Work to complete: Word for word, transcribe the data below from the line with "cyan plate I6:J6" to the line with "orange tile D7:E7 level 1 -> none", keeping both of those lines.

Dataset records:
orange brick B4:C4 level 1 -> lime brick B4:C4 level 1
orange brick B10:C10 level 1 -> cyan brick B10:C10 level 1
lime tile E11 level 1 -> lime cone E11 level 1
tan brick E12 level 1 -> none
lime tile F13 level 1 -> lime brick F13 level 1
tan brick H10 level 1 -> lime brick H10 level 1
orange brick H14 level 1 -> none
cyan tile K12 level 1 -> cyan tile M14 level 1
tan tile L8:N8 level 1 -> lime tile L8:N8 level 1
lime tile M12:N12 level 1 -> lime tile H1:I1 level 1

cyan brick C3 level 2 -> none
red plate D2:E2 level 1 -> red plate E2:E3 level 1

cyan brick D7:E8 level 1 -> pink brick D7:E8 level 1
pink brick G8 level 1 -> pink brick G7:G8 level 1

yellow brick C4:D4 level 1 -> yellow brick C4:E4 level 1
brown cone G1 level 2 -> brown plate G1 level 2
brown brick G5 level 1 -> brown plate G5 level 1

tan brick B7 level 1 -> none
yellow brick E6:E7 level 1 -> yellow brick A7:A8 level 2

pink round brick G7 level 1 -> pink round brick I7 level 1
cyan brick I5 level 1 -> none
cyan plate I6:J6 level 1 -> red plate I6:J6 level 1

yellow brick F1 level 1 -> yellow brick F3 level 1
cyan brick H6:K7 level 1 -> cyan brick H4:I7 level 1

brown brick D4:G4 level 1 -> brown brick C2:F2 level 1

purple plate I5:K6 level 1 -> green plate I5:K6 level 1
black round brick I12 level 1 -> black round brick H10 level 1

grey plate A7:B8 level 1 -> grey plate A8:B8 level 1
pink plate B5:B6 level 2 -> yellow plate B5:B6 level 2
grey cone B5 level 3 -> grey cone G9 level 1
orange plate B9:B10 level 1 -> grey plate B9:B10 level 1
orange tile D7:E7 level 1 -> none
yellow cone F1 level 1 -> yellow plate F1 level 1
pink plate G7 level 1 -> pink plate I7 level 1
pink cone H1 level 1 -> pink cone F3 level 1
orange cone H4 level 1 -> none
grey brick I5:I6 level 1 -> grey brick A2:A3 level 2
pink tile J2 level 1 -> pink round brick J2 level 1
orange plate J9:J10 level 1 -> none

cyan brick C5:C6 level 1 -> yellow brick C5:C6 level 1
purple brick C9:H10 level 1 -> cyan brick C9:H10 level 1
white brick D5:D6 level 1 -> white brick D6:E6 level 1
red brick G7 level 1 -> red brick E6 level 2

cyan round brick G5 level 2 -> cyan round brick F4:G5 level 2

Response box:
cyan plate I6:J6 level 1 -> red plate I6:J6 level 1

yellow brick F1 level 1 -> yellow brick F3 level 1
cyan brick H6:K7 level 1 -> cyan brick H4:I7 level 1

brown brick D4:G4 level 1 -> brown brick C2:F2 level 1

purple plate I5:K6 level 1 -> green plate I5:K6 level 1
black round brick I12 level 1 -> black round brick H10 level 1

grey plate A7:B8 level 1 -> grey plate A8:B8 level 1
pink plate B5:B6 level 2 -> yellow plate B5:B6 level 2
grey cone B5 level 3 -> grey cone G9 level 1
orange plate B9:B10 level 1 -> grey plate B9:B10 level 1
orange tile D7:E7 level 1 -> none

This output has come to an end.